Data shown
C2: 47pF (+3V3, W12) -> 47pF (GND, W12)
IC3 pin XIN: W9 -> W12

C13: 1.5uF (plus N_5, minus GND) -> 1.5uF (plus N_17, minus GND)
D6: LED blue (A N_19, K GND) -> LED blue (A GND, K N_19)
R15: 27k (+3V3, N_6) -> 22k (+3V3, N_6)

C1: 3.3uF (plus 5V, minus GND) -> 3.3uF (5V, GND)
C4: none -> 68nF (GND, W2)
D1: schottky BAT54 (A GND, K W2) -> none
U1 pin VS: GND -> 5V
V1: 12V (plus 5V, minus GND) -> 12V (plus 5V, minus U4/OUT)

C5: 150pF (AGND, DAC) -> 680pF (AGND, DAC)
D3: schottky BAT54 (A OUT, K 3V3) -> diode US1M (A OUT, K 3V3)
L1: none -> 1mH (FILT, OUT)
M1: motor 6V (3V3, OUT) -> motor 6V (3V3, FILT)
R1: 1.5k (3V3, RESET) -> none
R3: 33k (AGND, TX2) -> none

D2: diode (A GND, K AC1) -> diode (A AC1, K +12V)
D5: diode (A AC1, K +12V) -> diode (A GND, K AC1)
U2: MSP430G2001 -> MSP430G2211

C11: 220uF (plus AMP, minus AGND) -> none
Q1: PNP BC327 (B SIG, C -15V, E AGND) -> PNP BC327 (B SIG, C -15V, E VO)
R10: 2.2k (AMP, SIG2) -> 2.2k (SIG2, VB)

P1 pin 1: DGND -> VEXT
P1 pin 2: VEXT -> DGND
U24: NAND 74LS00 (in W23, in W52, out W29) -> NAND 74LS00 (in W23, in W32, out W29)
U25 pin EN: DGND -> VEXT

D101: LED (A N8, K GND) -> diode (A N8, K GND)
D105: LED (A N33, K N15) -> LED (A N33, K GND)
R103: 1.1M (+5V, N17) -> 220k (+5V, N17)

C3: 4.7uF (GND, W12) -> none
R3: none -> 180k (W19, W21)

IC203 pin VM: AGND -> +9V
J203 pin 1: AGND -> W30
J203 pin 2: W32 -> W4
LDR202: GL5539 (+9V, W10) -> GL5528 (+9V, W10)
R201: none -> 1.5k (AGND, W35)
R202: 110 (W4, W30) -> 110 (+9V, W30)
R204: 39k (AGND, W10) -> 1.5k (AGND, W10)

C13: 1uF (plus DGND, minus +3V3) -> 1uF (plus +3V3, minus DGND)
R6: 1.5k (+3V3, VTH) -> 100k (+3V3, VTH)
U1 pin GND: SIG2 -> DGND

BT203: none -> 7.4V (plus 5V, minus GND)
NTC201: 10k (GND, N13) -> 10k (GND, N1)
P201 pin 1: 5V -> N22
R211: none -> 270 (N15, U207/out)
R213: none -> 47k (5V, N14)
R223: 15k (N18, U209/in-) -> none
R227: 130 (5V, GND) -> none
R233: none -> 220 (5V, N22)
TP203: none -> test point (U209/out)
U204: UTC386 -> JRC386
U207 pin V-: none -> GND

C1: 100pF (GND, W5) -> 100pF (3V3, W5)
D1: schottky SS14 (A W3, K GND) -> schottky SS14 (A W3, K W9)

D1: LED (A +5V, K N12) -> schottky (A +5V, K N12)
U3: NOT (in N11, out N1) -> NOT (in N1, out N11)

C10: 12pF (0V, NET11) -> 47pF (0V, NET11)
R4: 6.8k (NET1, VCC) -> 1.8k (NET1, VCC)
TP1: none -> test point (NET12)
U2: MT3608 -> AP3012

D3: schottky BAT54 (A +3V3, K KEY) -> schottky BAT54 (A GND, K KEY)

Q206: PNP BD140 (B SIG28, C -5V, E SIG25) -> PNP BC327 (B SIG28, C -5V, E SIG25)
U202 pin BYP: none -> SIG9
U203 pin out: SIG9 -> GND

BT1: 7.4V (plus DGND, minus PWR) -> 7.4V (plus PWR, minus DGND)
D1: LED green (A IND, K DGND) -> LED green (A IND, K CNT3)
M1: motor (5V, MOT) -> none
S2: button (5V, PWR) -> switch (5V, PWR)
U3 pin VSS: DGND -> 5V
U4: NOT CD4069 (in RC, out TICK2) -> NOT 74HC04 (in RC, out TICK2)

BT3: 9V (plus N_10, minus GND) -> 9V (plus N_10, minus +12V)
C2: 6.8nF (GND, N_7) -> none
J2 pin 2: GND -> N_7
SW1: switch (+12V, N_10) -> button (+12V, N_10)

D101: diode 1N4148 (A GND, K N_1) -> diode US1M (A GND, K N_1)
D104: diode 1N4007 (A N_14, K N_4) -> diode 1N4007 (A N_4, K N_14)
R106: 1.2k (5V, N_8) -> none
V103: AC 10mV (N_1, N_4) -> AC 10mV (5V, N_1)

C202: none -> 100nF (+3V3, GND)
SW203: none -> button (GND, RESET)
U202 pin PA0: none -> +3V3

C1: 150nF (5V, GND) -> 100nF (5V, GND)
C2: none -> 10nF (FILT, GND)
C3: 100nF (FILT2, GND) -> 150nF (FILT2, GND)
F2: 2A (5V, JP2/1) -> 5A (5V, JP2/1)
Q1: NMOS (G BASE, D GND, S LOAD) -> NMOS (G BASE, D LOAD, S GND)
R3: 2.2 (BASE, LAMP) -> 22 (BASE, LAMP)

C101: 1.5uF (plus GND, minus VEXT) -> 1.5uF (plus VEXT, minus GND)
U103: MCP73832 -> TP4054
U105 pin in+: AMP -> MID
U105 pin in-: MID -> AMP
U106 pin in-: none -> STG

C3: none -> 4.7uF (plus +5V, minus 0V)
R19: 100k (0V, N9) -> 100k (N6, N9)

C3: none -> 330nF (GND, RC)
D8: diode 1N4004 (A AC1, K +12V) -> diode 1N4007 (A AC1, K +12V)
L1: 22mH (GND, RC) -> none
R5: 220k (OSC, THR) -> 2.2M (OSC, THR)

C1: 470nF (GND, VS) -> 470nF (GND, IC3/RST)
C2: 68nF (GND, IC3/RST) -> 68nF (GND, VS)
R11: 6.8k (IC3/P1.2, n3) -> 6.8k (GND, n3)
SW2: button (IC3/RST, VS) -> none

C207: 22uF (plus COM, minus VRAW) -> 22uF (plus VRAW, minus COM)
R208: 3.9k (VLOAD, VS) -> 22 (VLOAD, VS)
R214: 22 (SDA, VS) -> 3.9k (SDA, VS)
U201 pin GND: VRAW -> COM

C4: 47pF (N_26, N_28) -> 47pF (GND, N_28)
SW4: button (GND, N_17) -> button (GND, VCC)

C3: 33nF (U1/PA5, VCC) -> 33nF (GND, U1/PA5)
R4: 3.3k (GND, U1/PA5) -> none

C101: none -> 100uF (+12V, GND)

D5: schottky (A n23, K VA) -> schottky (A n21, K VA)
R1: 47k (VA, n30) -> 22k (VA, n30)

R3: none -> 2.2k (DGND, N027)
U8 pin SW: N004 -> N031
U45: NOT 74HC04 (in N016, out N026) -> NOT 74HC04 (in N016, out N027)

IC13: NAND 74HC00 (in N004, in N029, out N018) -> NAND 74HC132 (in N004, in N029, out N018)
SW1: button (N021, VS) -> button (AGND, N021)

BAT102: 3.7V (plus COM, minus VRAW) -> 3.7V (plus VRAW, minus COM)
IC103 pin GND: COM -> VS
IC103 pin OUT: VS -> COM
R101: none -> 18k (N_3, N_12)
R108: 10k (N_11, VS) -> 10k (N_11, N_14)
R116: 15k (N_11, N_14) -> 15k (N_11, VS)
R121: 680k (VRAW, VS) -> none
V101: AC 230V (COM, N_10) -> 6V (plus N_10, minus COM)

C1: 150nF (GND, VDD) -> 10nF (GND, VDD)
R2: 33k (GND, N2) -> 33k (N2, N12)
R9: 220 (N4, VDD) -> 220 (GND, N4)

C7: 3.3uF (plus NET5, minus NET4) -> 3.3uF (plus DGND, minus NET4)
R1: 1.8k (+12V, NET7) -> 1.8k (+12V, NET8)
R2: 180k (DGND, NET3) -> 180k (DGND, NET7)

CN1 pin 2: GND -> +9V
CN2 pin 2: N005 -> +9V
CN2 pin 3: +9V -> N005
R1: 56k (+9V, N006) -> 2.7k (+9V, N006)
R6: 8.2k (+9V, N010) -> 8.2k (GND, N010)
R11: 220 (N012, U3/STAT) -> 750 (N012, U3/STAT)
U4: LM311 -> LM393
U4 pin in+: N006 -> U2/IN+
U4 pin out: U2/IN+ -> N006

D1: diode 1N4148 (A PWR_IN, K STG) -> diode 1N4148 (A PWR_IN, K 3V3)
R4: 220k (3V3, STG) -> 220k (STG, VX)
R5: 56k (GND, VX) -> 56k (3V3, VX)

Work instruction
All that belongs in your answer is the stretch of entries above from the line with "SW4: button (GND, N_17) -> button (GND, VCC)" through the line with "C7: 3.3uF (plus", printed exactly.

Solution
SW4: button (GND, N_17) -> button (GND, VCC)

C3: 33nF (U1/PA5, VCC) -> 33nF (GND, U1/PA5)
R4: 3.3k (GND, U1/PA5) -> none

C101: none -> 100uF (+12V, GND)

D5: schottky (A n23, K VA) -> schottky (A n21, K VA)
R1: 47k (VA, n30) -> 22k (VA, n30)

R3: none -> 2.2k (DGND, N027)
U8 pin SW: N004 -> N031
U45: NOT 74HC04 (in N016, out N026) -> NOT 74HC04 (in N016, out N027)

IC13: NAND 74HC00 (in N004, in N029, out N018) -> NAND 74HC132 (in N004, in N029, out N018)
SW1: button (N021, VS) -> button (AGND, N021)

BAT102: 3.7V (plus COM, minus VRAW) -> 3.7V (plus VRAW, minus COM)
IC103 pin GND: COM -> VS
IC103 pin OUT: VS -> COM
R101: none -> 18k (N_3, N_12)
R108: 10k (N_11, VS) -> 10k (N_11, N_14)
R116: 15k (N_11, N_14) -> 15k (N_11, VS)
R121: 680k (VRAW, VS) -> none
V101: AC 230V (COM, N_10) -> 6V (plus N_10, minus COM)

C1: 150nF (GND, VDD) -> 10nF (GND, VDD)
R2: 33k (GND, N2) -> 33k (N2, N12)
R9: 220 (N4, VDD) -> 220 (GND, N4)

C7: 3.3uF (plus NET5, minus NET4) -> 3.3uF (plus DGND, minus NET4)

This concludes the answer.